SUPPLIED DATA:
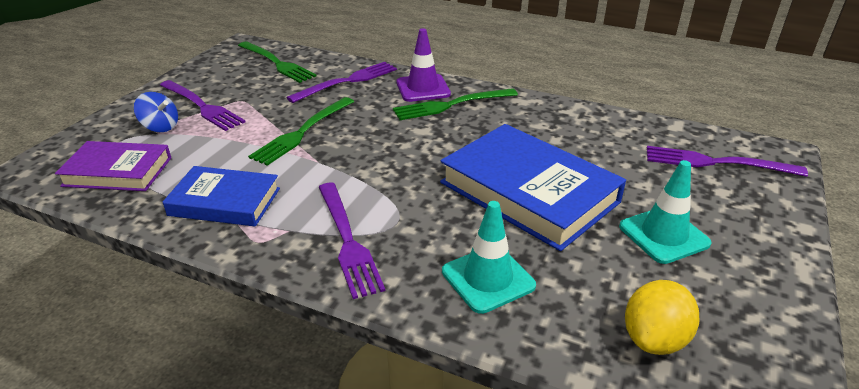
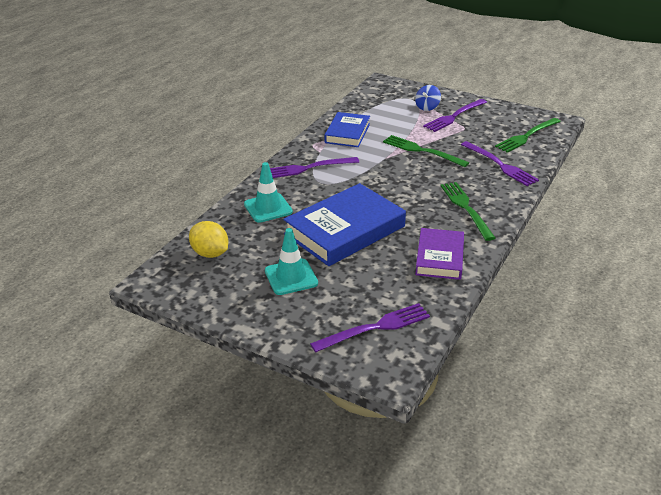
camera: 95 degrees right, 0 degrees up
(118, 171) = (379, 103): purple book -> purple book (440, 257)
(423, 88) = (493, 197): purple traffic cone -> none
(715, 162) = (376, 327): purple fork -> purple fork turned 45 degrees clockwise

EXERCISE: Word for word, give the listing above again, but drop any pictures.

EXPECTED OUTPUT:
camera: 95 degrees right, 0 degrees up
(118, 171) = (379, 103): purple book -> purple book (440, 257)
(423, 88) = (493, 197): purple traffic cone -> none
(715, 162) = (376, 327): purple fork -> purple fork turned 45 degrees clockwise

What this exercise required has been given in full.